__EXERCISE AIM__
A verbatim transcript of the data that follows, free of images, is the expected result.
*** Opening of INFORMATION SUPPLIED ***
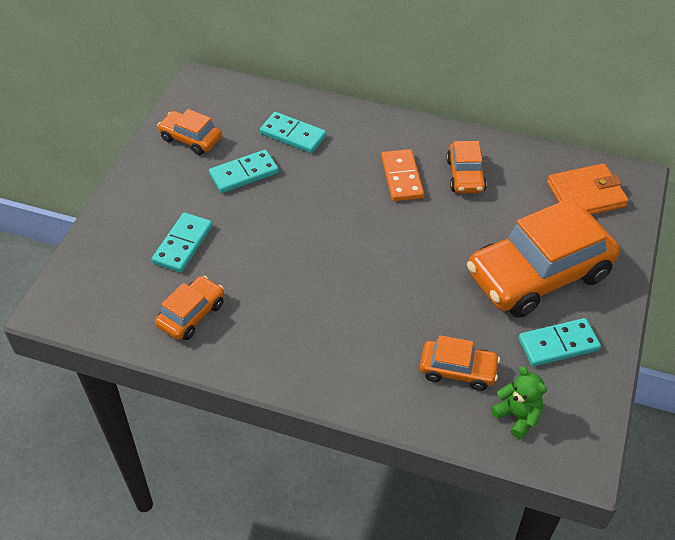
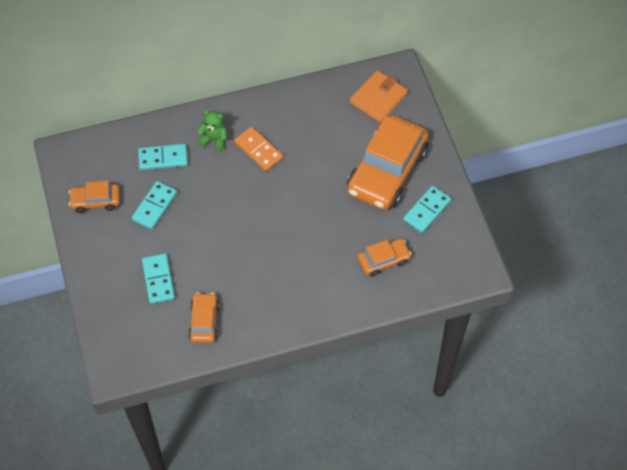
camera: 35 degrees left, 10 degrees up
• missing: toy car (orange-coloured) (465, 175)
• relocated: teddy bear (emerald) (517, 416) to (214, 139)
*** Close of INFORMATION SUPPLIED ***
__EXPECTED ANSWER__
camera: 35 degrees left, 10 degrees up
• missing: toy car (orange-coloured) (465, 175)
• relocated: teddy bear (emerald) (517, 416) to (214, 139)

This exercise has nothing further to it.